-- Given data follows --

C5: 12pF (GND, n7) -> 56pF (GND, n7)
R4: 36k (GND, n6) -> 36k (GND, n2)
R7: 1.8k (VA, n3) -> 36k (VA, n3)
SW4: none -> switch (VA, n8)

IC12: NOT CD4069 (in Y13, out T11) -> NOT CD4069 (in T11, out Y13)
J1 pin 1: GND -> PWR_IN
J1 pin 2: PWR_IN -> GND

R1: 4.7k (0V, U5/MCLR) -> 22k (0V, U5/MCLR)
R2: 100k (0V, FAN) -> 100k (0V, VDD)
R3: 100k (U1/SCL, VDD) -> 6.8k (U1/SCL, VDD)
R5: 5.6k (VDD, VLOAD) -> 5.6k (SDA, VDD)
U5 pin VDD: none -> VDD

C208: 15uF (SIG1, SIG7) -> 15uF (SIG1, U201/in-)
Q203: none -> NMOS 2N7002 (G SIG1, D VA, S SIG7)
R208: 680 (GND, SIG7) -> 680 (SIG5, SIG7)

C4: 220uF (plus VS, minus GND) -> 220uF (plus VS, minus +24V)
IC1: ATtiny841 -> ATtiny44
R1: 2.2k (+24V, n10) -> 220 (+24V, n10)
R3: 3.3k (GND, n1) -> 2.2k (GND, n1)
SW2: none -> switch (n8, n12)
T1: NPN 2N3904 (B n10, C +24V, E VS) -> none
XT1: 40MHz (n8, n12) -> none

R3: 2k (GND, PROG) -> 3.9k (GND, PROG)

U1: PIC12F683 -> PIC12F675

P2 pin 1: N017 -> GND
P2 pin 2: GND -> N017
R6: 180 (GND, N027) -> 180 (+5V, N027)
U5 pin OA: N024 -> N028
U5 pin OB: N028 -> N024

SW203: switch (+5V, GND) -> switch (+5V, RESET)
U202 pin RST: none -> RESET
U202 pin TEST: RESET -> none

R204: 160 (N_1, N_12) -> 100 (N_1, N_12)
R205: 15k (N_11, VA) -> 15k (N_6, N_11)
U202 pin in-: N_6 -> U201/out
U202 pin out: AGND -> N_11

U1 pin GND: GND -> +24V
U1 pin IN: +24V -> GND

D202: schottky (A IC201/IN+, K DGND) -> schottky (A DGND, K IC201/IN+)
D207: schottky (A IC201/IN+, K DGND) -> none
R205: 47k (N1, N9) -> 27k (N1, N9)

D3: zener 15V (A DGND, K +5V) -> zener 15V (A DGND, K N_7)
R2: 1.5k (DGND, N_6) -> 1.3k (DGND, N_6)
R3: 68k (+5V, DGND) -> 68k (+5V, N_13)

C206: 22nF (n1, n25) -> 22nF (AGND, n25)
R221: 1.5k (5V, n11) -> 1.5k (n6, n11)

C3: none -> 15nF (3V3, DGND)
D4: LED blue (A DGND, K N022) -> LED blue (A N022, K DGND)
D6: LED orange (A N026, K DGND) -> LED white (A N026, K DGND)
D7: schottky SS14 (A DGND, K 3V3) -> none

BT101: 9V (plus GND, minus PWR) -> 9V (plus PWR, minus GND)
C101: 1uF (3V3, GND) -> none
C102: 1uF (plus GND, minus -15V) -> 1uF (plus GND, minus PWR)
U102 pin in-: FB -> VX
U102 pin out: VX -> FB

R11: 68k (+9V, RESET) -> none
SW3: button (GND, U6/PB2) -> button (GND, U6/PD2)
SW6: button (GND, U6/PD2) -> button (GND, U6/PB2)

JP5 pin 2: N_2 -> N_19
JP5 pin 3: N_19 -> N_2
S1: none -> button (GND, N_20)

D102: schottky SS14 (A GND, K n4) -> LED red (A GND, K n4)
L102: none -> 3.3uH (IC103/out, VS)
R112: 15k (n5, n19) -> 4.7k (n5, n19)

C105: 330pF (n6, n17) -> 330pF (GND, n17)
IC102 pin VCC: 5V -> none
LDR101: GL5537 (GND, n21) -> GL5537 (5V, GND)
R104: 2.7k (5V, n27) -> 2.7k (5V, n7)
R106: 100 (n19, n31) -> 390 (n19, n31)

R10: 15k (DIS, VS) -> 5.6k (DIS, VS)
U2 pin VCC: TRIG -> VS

-- Given data concluded --

Work required =>
Your reply must be a faithful copy of each entry above.

Your solution =>
C5: 12pF (GND, n7) -> 56pF (GND, n7)
R4: 36k (GND, n6) -> 36k (GND, n2)
R7: 1.8k (VA, n3) -> 36k (VA, n3)
SW4: none -> switch (VA, n8)

IC12: NOT CD4069 (in Y13, out T11) -> NOT CD4069 (in T11, out Y13)
J1 pin 1: GND -> PWR_IN
J1 pin 2: PWR_IN -> GND

R1: 4.7k (0V, U5/MCLR) -> 22k (0V, U5/MCLR)
R2: 100k (0V, FAN) -> 100k (0V, VDD)
R3: 100k (U1/SCL, VDD) -> 6.8k (U1/SCL, VDD)
R5: 5.6k (VDD, VLOAD) -> 5.6k (SDA, VDD)
U5 pin VDD: none -> VDD

C208: 15uF (SIG1, SIG7) -> 15uF (SIG1, U201/in-)
Q203: none -> NMOS 2N7002 (G SIG1, D VA, S SIG7)
R208: 680 (GND, SIG7) -> 680 (SIG5, SIG7)

C4: 220uF (plus VS, minus GND) -> 220uF (plus VS, minus +24V)
IC1: ATtiny841 -> ATtiny44
R1: 2.2k (+24V, n10) -> 220 (+24V, n10)
R3: 3.3k (GND, n1) -> 2.2k (GND, n1)
SW2: none -> switch (n8, n12)
T1: NPN 2N3904 (B n10, C +24V, E VS) -> none
XT1: 40MHz (n8, n12) -> none

R3: 2k (GND, PROG) -> 3.9k (GND, PROG)

U1: PIC12F683 -> PIC12F675

P2 pin 1: N017 -> GND
P2 pin 2: GND -> N017
R6: 180 (GND, N027) -> 180 (+5V, N027)
U5 pin OA: N024 -> N028
U5 pin OB: N028 -> N024

SW203: switch (+5V, GND) -> switch (+5V, RESET)
U202 pin RST: none -> RESET
U202 pin TEST: RESET -> none

R204: 160 (N_1, N_12) -> 100 (N_1, N_12)
R205: 15k (N_11, VA) -> 15k (N_6, N_11)
U202 pin in-: N_6 -> U201/out
U202 pin out: AGND -> N_11

U1 pin GND: GND -> +24V
U1 pin IN: +24V -> GND

D202: schottky (A IC201/IN+, K DGND) -> schottky (A DGND, K IC201/IN+)
D207: schottky (A IC201/IN+, K DGND) -> none
R205: 47k (N1, N9) -> 27k (N1, N9)

D3: zener 15V (A DGND, K +5V) -> zener 15V (A DGND, K N_7)
R2: 1.5k (DGND, N_6) -> 1.3k (DGND, N_6)
R3: 68k (+5V, DGND) -> 68k (+5V, N_13)

C206: 22nF (n1, n25) -> 22nF (AGND, n25)
R221: 1.5k (5V, n11) -> 1.5k (n6, n11)

C3: none -> 15nF (3V3, DGND)
D4: LED blue (A DGND, K N022) -> LED blue (A N022, K DGND)
D6: LED orange (A N026, K DGND) -> LED white (A N026, K DGND)
D7: schottky SS14 (A DGND, K 3V3) -> none

BT101: 9V (plus GND, minus PWR) -> 9V (plus PWR, minus GND)
C101: 1uF (3V3, GND) -> none
C102: 1uF (plus GND, minus -15V) -> 1uF (plus GND, minus PWR)
U102 pin in-: FB -> VX
U102 pin out: VX -> FB

R11: 68k (+9V, RESET) -> none
SW3: button (GND, U6/PB2) -> button (GND, U6/PD2)
SW6: button (GND, U6/PD2) -> button (GND, U6/PB2)

JP5 pin 2: N_2 -> N_19
JP5 pin 3: N_19 -> N_2
S1: none -> button (GND, N_20)

D102: schottky SS14 (A GND, K n4) -> LED red (A GND, K n4)
L102: none -> 3.3uH (IC103/out, VS)
R112: 15k (n5, n19) -> 4.7k (n5, n19)

C105: 330pF (n6, n17) -> 330pF (GND, n17)
IC102 pin VCC: 5V -> none
LDR101: GL5537 (GND, n21) -> GL5537 (5V, GND)
R104: 2.7k (5V, n27) -> 2.7k (5V, n7)
R106: 100 (n19, n31) -> 390 (n19, n31)

R10: 15k (DIS, VS) -> 5.6k (DIS, VS)
U2 pin VCC: TRIG -> VS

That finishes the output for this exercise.